• **Assignment**
Output every line below as it stands, dropping only the images.
....................
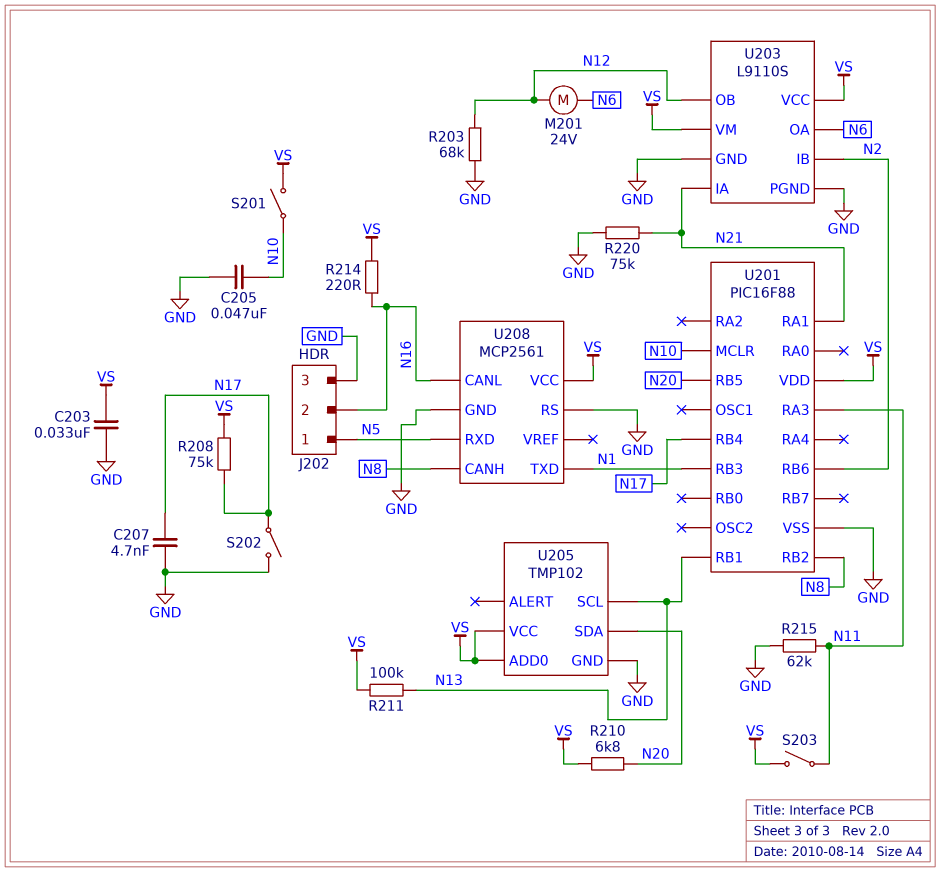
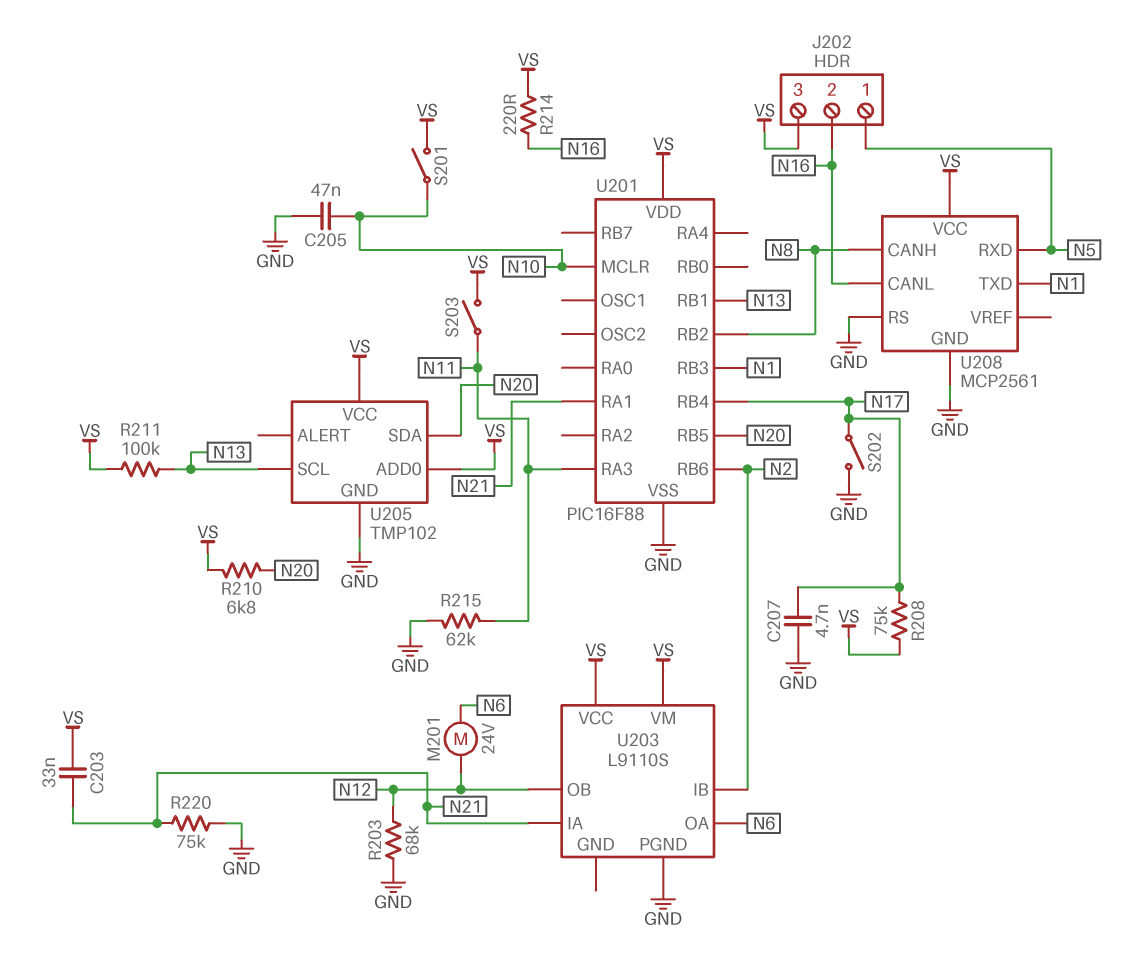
C203: 33nF (GND, VS) -> 33nF (N21, VS)
J202 pin 3: GND -> VS
U203 pin GND: GND -> none

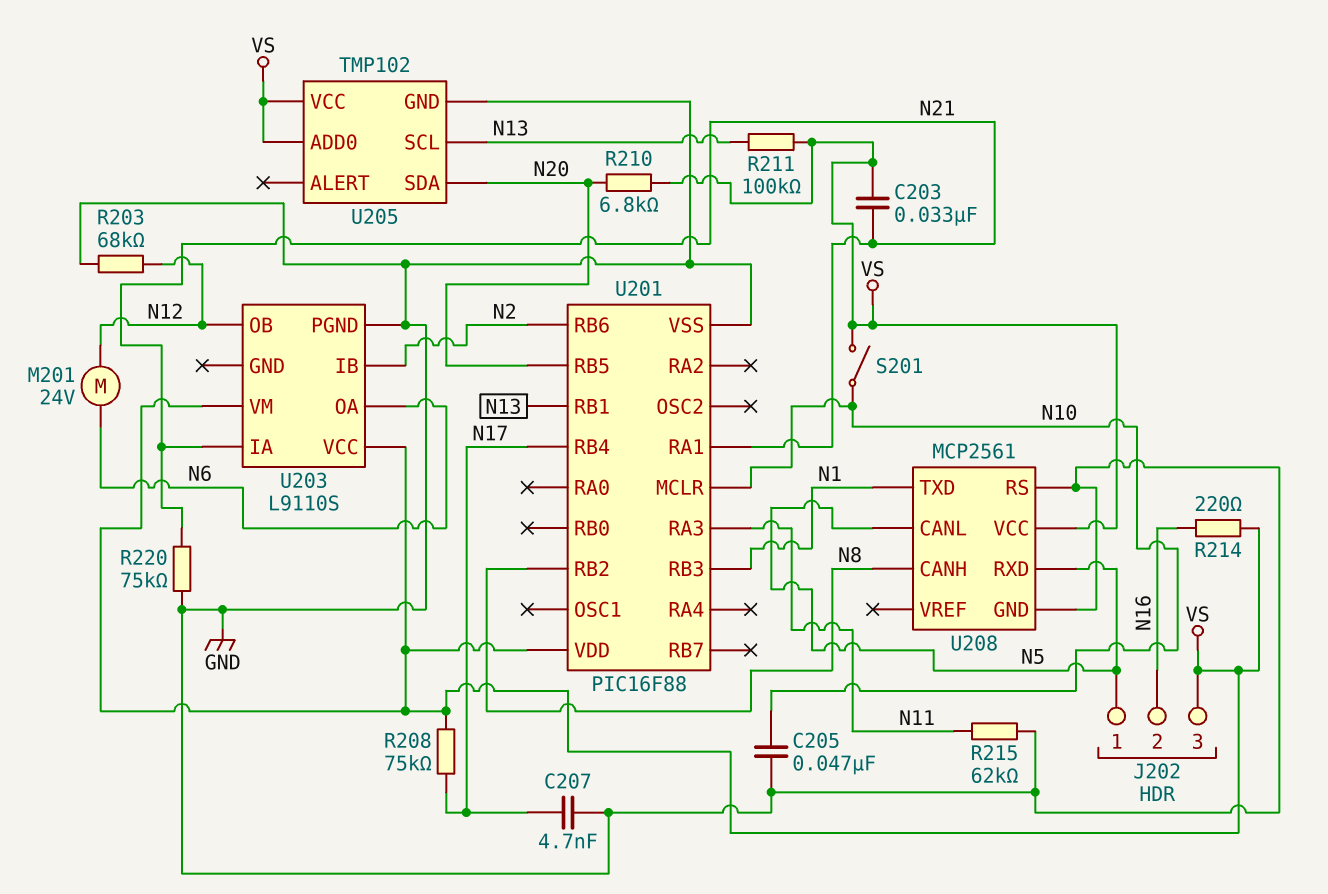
S202: switch (GND, N17) -> none
S203: switch (N11, VS) -> none
U208 pin CANL: N16 -> N5

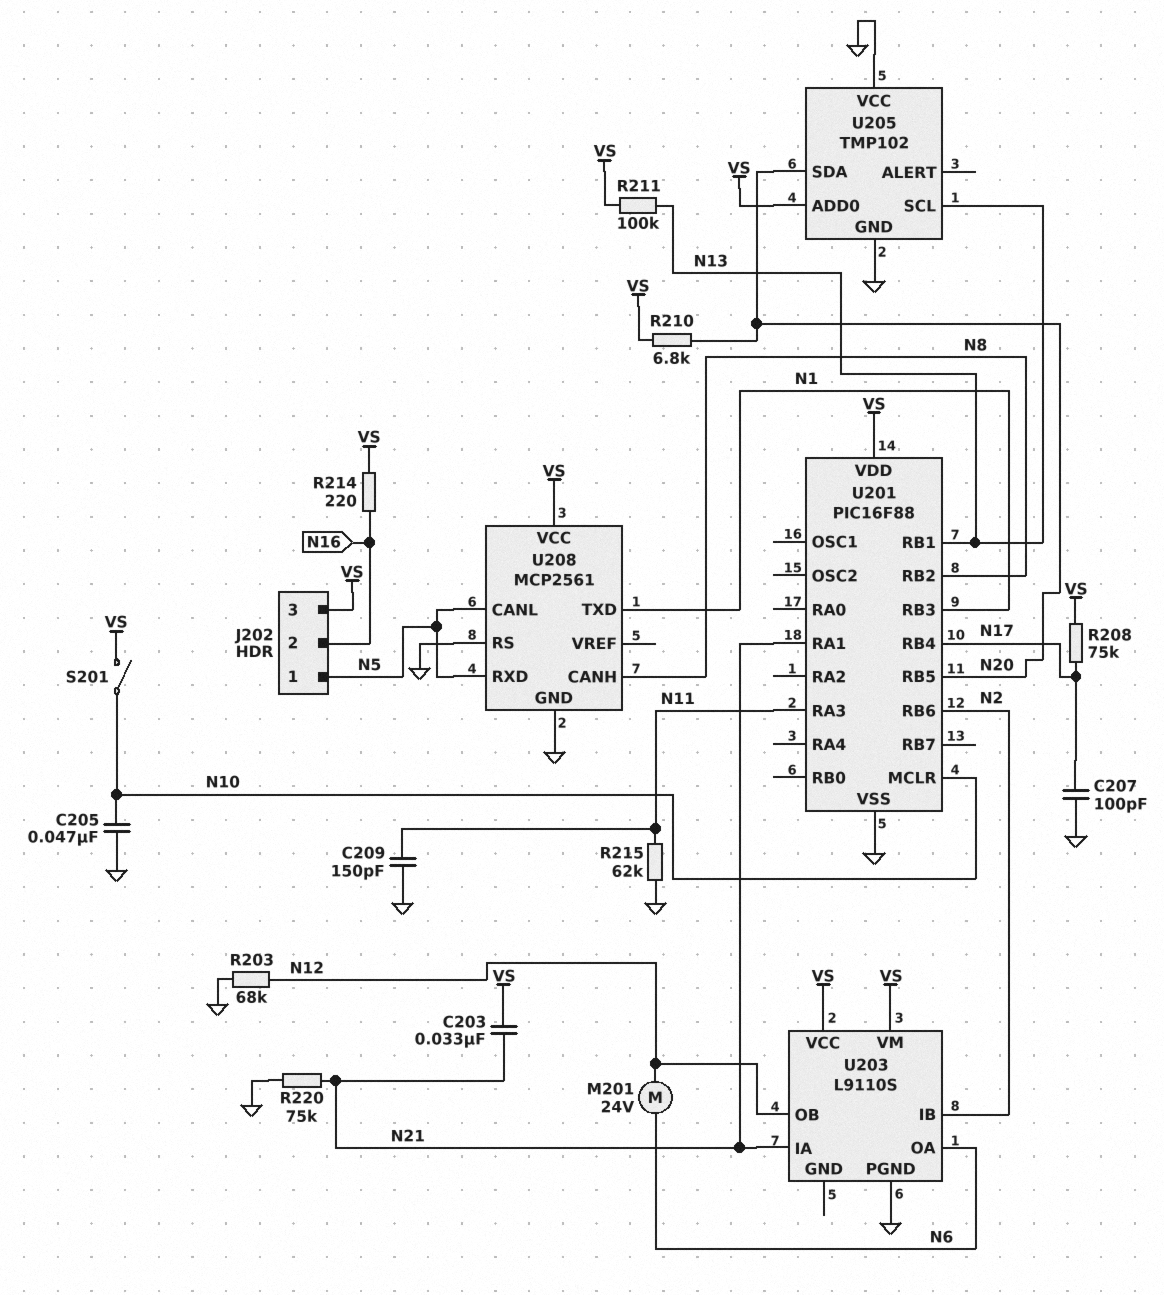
C207: 4.7nF (GND, N17) -> 100pF (GND, N17)
C209: none -> 150pF (GND, N11)
U205 pin VCC: VS -> GND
....................
• **Written response**
C203: 33nF (GND, VS) -> 33nF (N21, VS)
J202 pin 3: GND -> VS
U203 pin GND: GND -> none

S202: switch (GND, N17) -> none
S203: switch (N11, VS) -> none
U208 pin CANL: N16 -> N5

C207: 4.7nF (GND, N17) -> 100pF (GND, N17)
C209: none -> 150pF (GND, N11)
U205 pin VCC: VS -> GND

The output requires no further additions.